(Exercise materials):
########

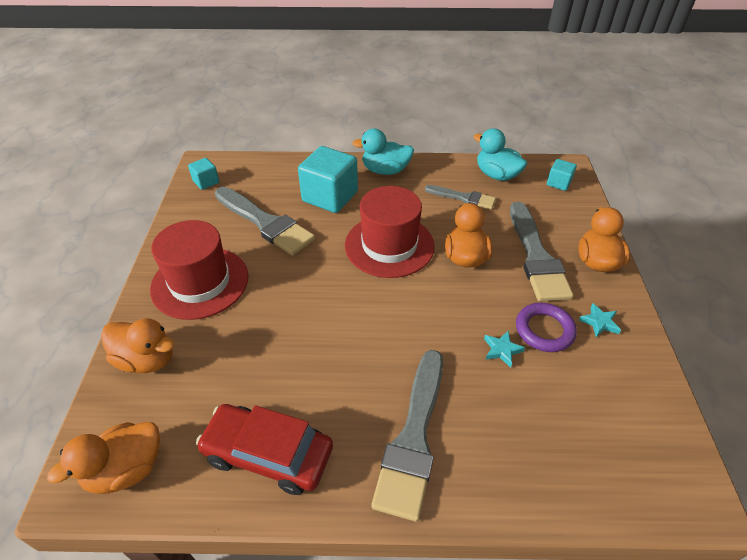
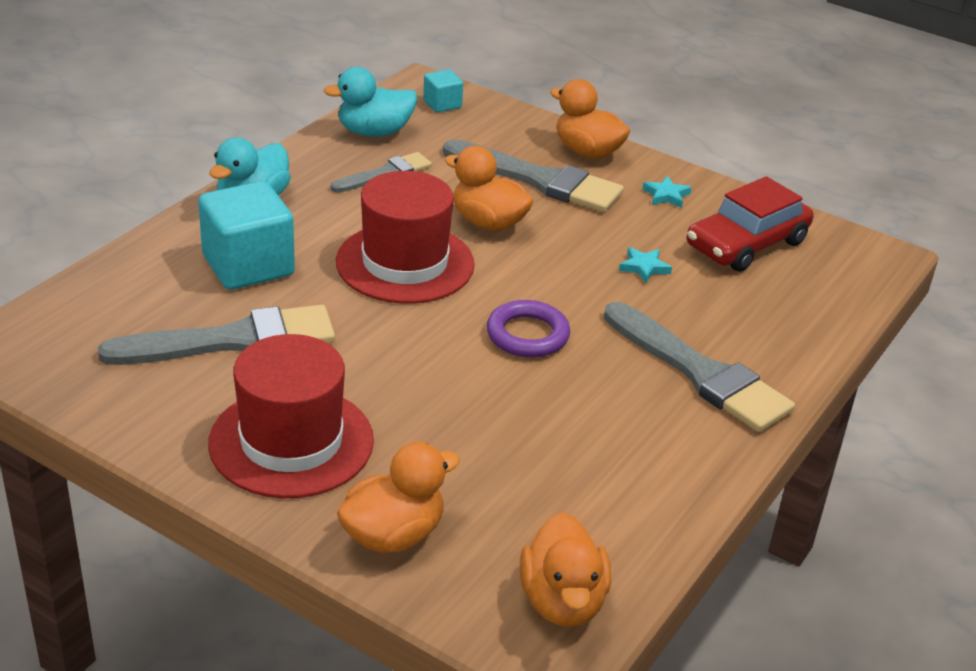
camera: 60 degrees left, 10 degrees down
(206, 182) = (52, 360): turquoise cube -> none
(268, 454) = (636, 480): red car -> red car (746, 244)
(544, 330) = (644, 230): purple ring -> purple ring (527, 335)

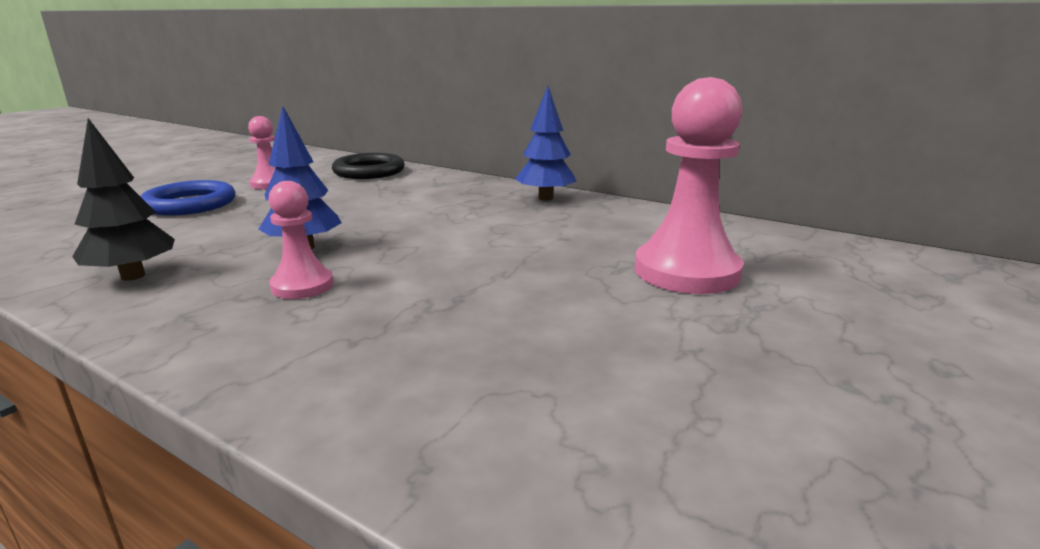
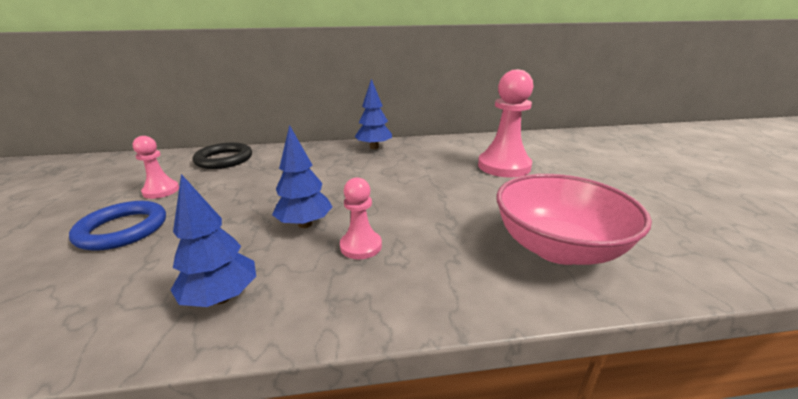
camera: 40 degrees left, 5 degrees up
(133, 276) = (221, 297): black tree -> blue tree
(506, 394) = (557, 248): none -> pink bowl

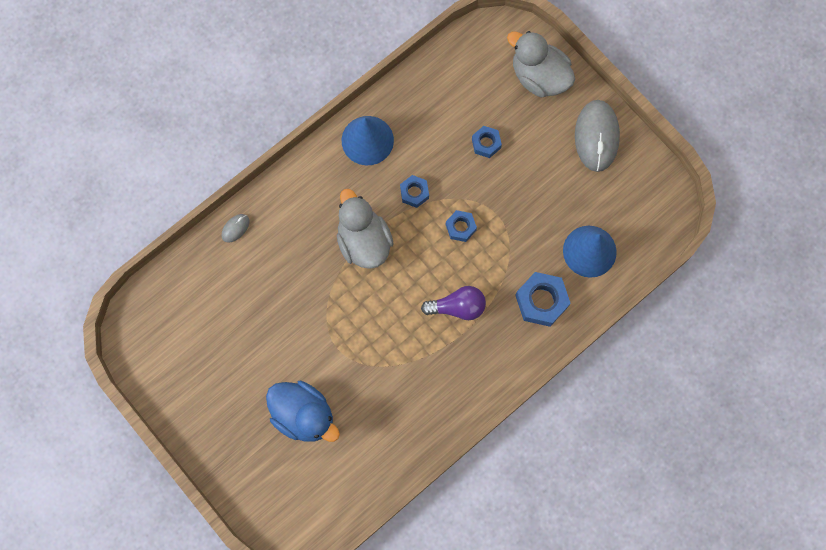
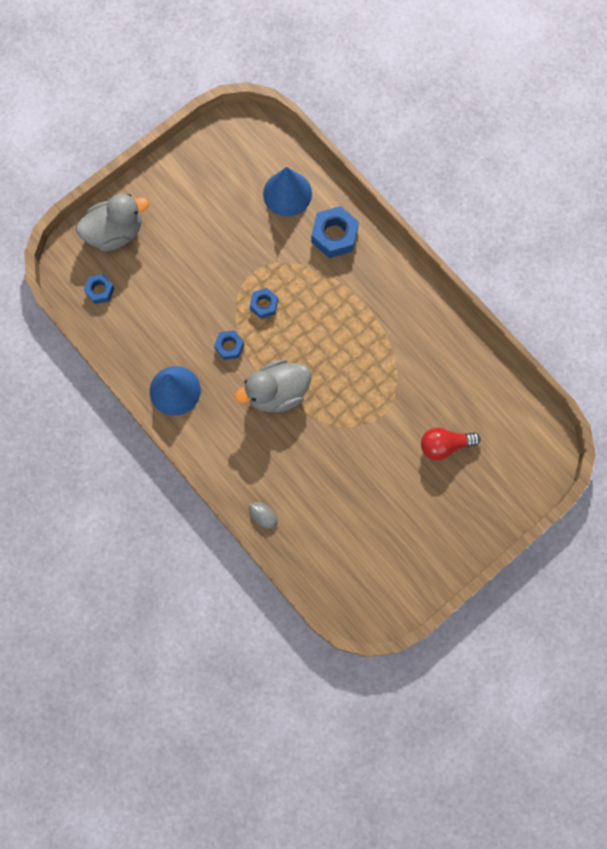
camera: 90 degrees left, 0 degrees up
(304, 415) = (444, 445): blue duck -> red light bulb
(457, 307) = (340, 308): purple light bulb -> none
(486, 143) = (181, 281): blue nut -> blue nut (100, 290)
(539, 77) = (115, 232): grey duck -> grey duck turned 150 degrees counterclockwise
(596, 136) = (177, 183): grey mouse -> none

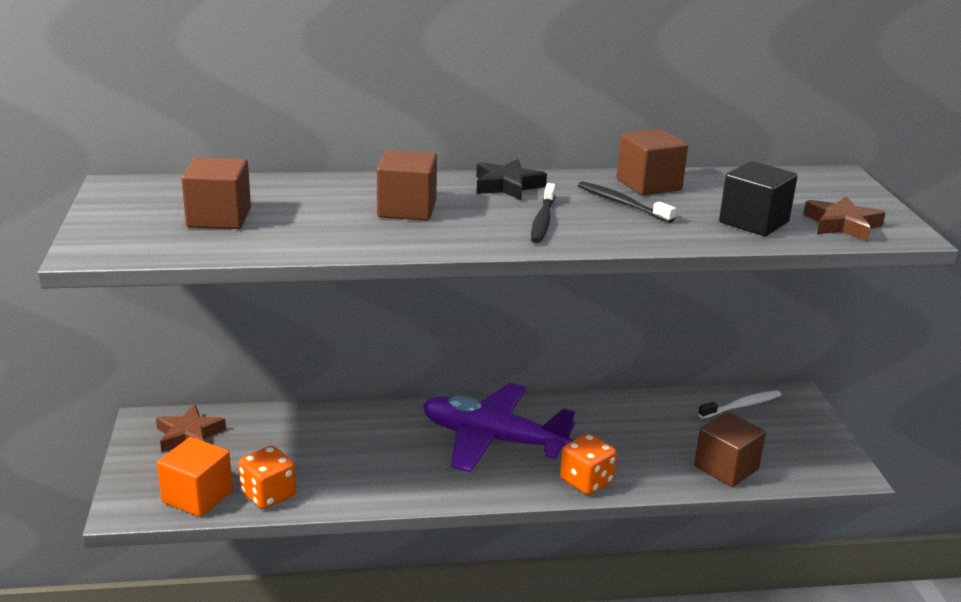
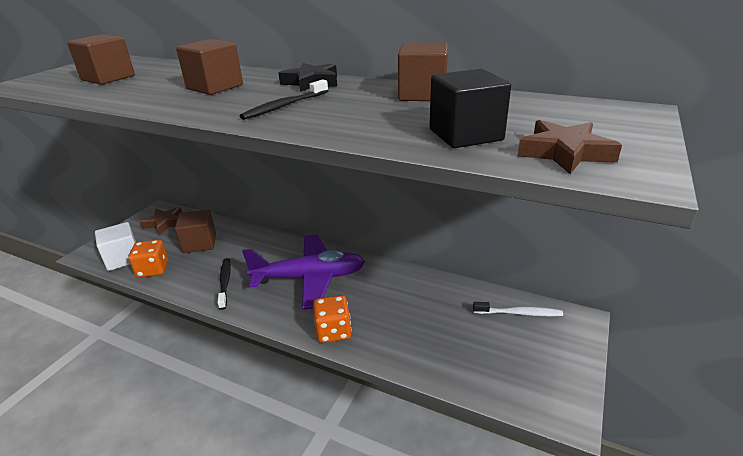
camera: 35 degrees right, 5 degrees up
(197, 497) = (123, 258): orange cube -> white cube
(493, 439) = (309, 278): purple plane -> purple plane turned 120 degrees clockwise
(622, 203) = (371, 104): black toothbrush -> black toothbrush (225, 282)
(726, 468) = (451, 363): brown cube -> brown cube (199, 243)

########

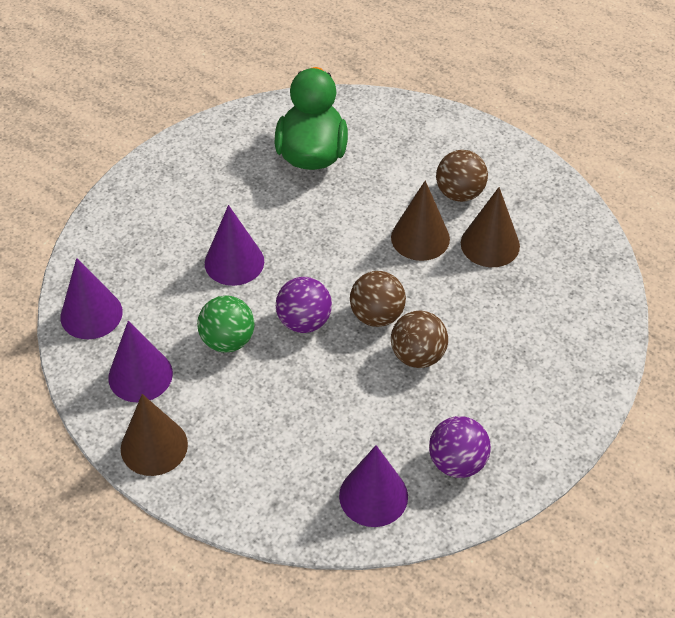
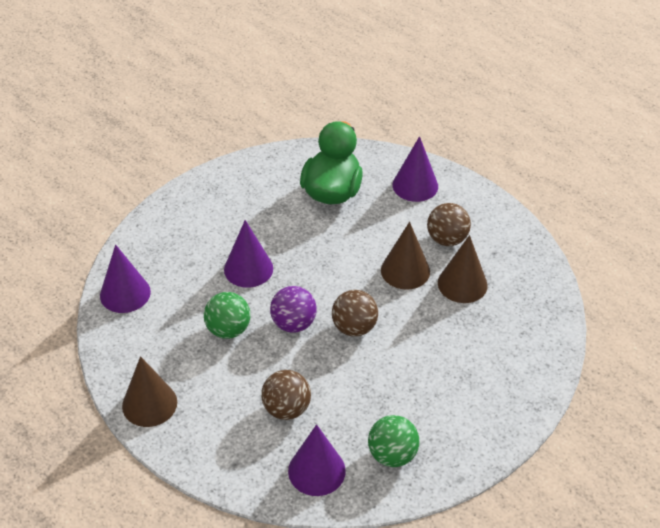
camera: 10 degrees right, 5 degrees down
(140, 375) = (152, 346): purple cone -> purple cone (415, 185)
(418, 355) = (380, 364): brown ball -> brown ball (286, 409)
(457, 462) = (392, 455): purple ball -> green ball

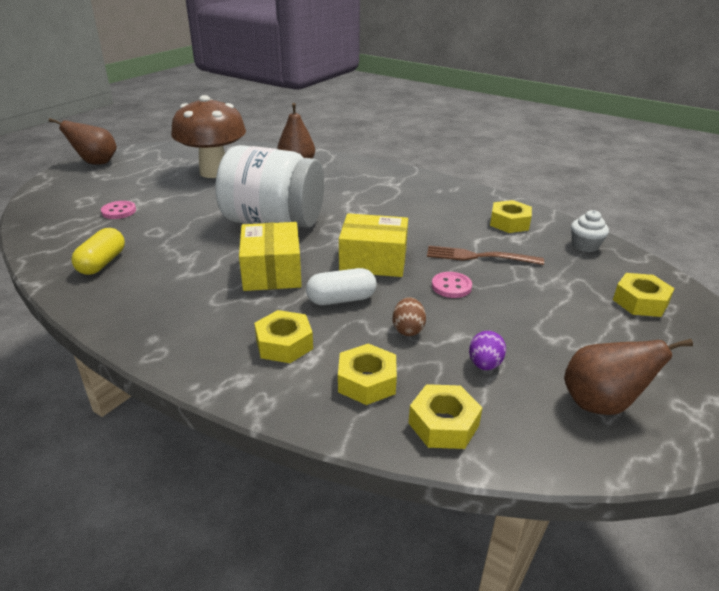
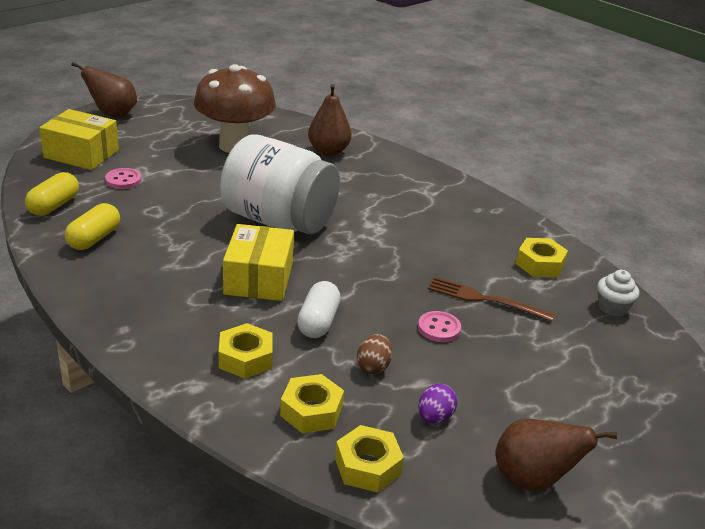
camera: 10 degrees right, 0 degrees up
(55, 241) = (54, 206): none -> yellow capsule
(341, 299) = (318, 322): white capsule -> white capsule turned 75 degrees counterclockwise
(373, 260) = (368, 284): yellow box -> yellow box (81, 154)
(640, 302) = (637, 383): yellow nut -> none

########

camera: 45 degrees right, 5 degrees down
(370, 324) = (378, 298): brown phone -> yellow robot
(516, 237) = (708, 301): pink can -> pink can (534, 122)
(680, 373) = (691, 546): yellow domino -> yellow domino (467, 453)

########

(Exercise instructions):
An exact copy of the lines above from the one with "camera: 60 degrees left, 10 degrees down" up to and including the one with "(726, 468) = (451, 363): brown" is required; reproduce only those lines, omitting all pictures.

(Reply to the task):
camera: 60 degrees left, 10 degrees down
(206, 182) = (52, 360): turquoise cube -> none
(268, 454) = (636, 480): red car -> red car (746, 244)
(544, 330) = (644, 230): purple ring -> purple ring (527, 335)

camera: 40 degrees left, 5 degrees up
(133, 276) = (221, 297): black tree -> blue tree
(506, 394) = (557, 248): none -> pink bowl

camera: 90 degrees left, 0 degrees up
(304, 415) = (444, 445): blue duck -> red light bulb
(457, 307) = (340, 308): purple light bulb -> none
(486, 143) = (181, 281): blue nut -> blue nut (100, 290)
(539, 77) = (115, 232): grey duck -> grey duck turned 150 degrees counterclockwise
(596, 136) = (177, 183): grey mouse -> none

camera: 35 degrees right, 5 degrees up
(197, 497) = (123, 258): orange cube -> white cube
(493, 439) = (309, 278): purple plane -> purple plane turned 120 degrees clockwise
(622, 203) = (371, 104): black toothbrush -> black toothbrush (225, 282)
(726, 468) = (451, 363): brown cube -> brown cube (199, 243)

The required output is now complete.